WRITTEN TASK: Please write out the whole listing that follows exactly; the pictures stay out.

** Opening RECORDS SHOWN block **

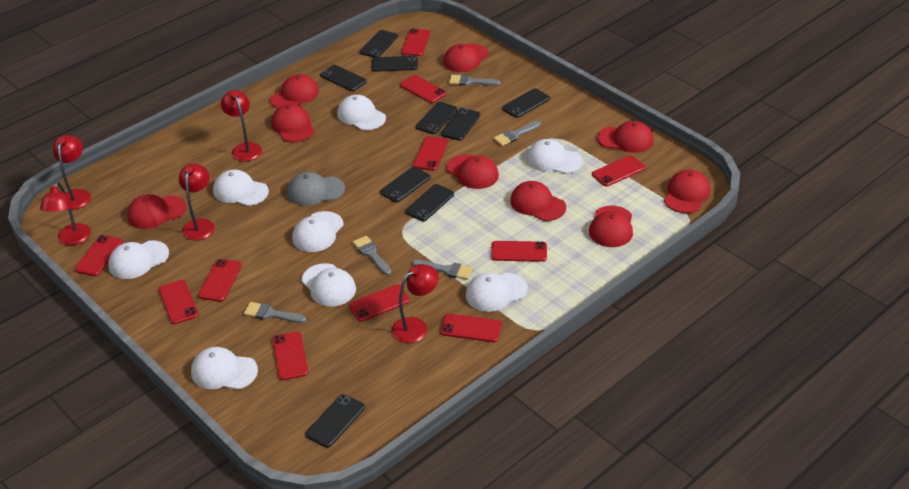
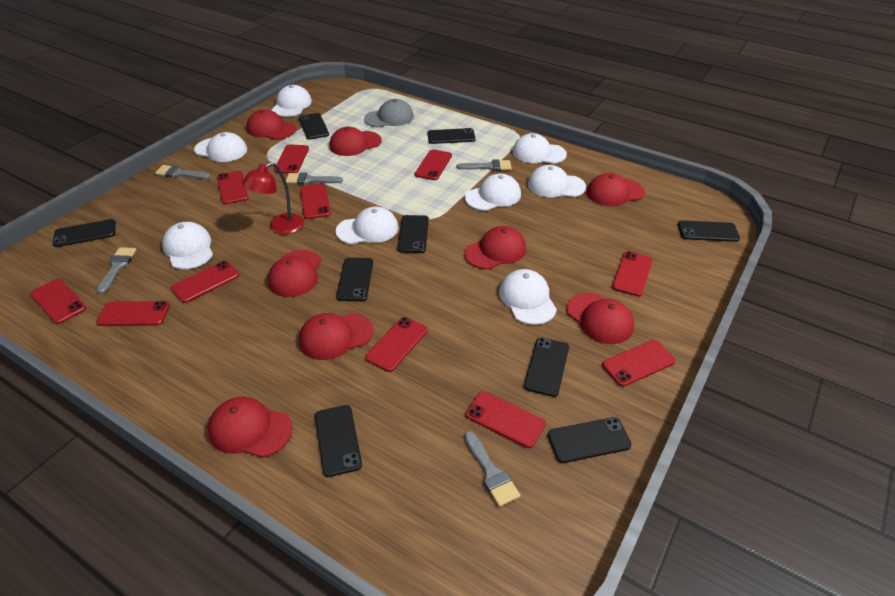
red cap: 9 -> 8
red lamp: 5 -> 1

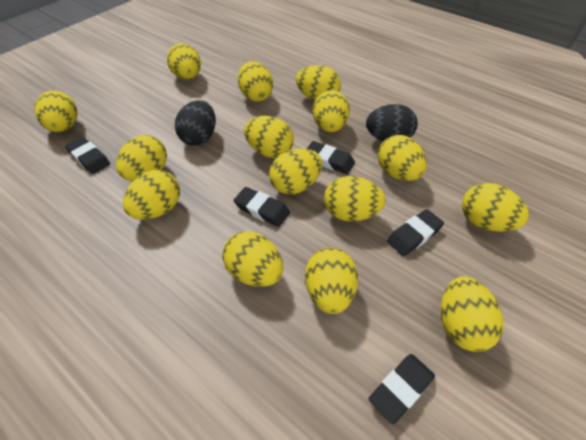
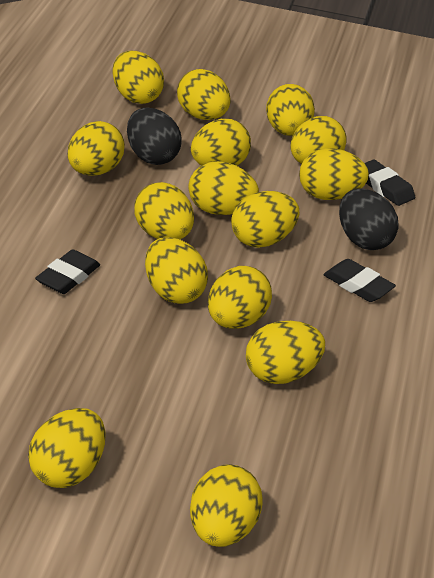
black eraser: 5 -> 3

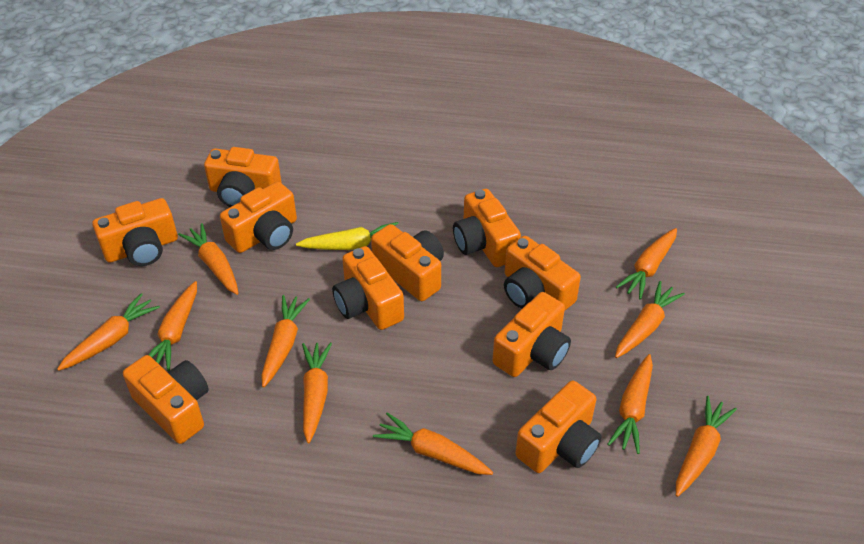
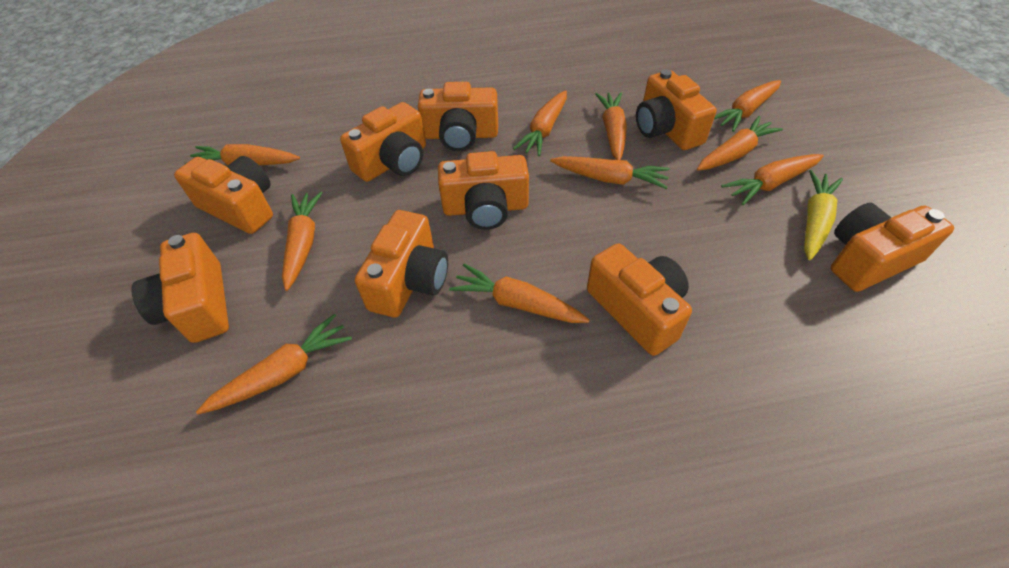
orange camera: 10 -> 9

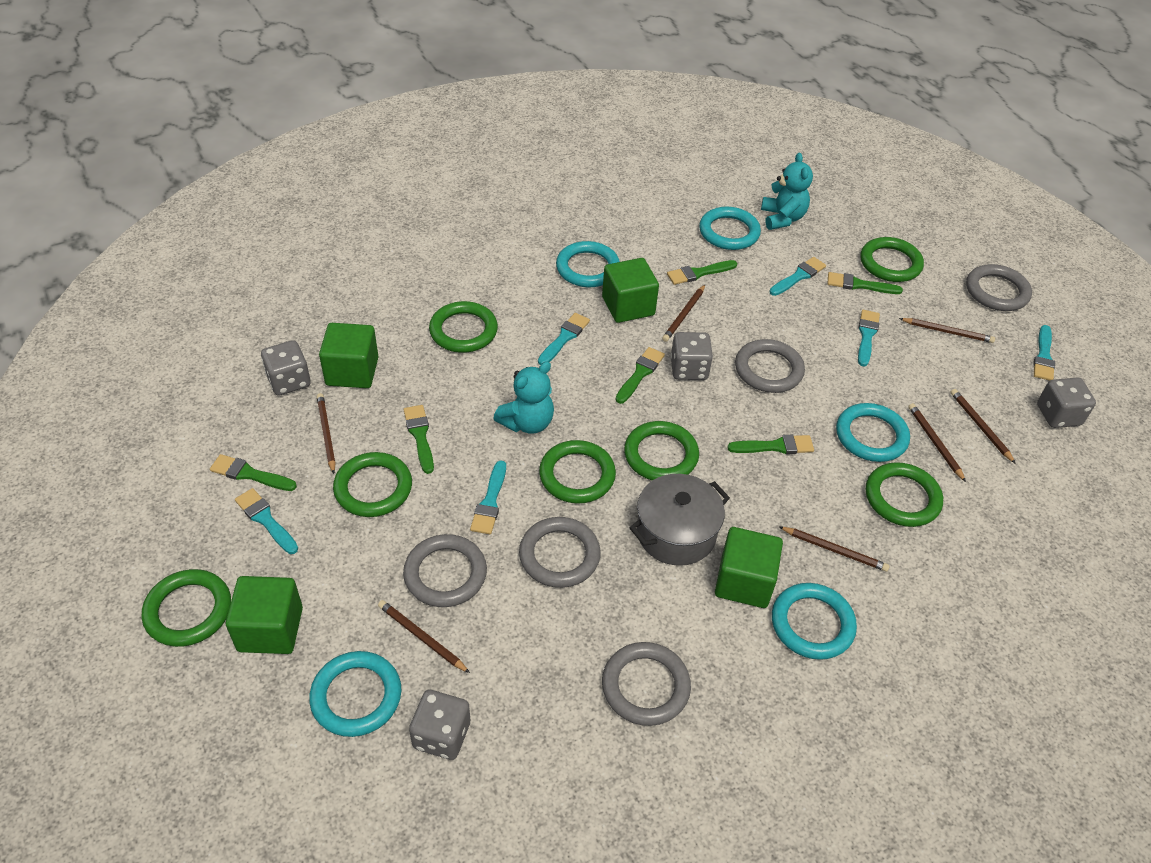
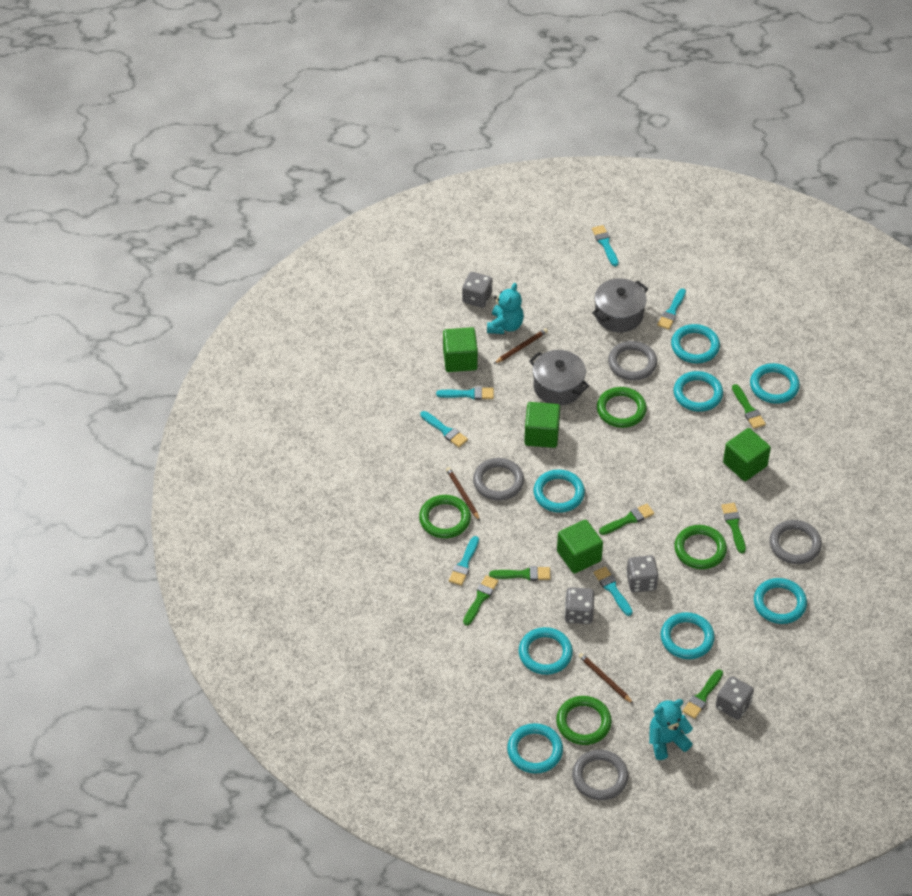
brown pencil: 7 -> 3
green ring: 7 -> 4
grey pot: 1 -> 2
grey ring: 5 -> 4
turquoise ring: 5 -> 8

** Closing RECORDS SHOWN block **

COMPLETED TASK:
red cap: 9 -> 8
red lamp: 5 -> 1

black eraser: 5 -> 3

orange camera: 10 -> 9

brown pencil: 7 -> 3
green ring: 7 -> 4
grey pot: 1 -> 2
grey ring: 5 -> 4
turquoise ring: 5 -> 8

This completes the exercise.